In the records below, the line with "(206, 414) = (408, 150): pink battery -> none" opens the range and the line with "(217, 290) = (622, 525): none -> brown cactus" closes it; print that range exactly and nothing else.

Stored dataset items
════════════════════

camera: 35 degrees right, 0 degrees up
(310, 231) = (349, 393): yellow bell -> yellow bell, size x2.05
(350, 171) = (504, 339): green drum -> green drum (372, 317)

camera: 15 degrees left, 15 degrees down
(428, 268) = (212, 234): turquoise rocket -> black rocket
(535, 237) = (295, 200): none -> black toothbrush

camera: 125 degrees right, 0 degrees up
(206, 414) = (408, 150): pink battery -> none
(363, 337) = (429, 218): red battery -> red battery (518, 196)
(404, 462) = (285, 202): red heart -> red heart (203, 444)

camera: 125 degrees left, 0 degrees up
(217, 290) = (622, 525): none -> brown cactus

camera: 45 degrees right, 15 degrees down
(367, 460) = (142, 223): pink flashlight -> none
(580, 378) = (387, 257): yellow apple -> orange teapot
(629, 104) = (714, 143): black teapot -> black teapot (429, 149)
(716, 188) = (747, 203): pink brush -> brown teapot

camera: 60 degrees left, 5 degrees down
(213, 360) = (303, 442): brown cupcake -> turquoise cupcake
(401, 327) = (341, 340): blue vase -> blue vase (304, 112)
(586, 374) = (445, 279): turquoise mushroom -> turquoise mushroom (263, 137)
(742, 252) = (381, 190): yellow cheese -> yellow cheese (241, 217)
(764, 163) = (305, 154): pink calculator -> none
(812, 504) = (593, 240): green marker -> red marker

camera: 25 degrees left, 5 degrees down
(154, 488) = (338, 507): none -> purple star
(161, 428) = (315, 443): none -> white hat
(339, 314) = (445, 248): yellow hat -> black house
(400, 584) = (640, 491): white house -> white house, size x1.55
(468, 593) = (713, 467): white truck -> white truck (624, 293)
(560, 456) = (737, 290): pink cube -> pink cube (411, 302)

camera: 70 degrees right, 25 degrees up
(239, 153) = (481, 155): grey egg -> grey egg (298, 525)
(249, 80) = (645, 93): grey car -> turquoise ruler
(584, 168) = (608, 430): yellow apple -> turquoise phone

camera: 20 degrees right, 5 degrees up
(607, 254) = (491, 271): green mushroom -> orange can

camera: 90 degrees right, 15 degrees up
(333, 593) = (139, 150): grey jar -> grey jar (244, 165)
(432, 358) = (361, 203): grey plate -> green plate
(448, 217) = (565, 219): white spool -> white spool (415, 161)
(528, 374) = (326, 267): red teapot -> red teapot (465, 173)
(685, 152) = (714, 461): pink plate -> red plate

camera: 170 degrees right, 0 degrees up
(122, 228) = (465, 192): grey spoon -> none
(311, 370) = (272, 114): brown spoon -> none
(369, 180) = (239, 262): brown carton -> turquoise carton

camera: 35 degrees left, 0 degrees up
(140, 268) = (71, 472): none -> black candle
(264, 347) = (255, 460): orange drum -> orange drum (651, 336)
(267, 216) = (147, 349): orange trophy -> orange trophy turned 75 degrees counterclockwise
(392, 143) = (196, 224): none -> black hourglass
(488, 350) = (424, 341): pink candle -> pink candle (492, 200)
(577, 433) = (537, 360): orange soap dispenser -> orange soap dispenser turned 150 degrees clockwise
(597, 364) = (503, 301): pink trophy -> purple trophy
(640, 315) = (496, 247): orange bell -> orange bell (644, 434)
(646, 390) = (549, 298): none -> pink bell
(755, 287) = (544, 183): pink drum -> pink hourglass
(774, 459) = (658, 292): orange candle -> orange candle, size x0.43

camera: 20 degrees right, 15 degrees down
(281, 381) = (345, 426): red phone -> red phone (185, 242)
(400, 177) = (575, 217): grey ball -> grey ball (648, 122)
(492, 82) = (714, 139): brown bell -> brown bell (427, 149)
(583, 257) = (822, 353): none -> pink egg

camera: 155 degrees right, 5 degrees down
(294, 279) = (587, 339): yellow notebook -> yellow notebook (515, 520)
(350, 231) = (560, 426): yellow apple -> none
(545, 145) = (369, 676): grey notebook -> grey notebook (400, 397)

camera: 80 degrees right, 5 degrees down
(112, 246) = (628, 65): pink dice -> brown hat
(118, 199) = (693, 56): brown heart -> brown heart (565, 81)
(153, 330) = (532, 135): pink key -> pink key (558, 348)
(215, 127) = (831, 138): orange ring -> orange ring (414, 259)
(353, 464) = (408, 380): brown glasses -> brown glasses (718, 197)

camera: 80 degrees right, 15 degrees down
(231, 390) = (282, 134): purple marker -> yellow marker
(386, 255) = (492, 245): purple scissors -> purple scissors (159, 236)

════════════════════

:: RESPONSE ::
(206, 414) = (408, 150): pink battery -> none
(363, 337) = (429, 218): red battery -> red battery (518, 196)
(404, 462) = (285, 202): red heart -> red heart (203, 444)

camera: 125 degrees left, 0 degrees up
(217, 290) = (622, 525): none -> brown cactus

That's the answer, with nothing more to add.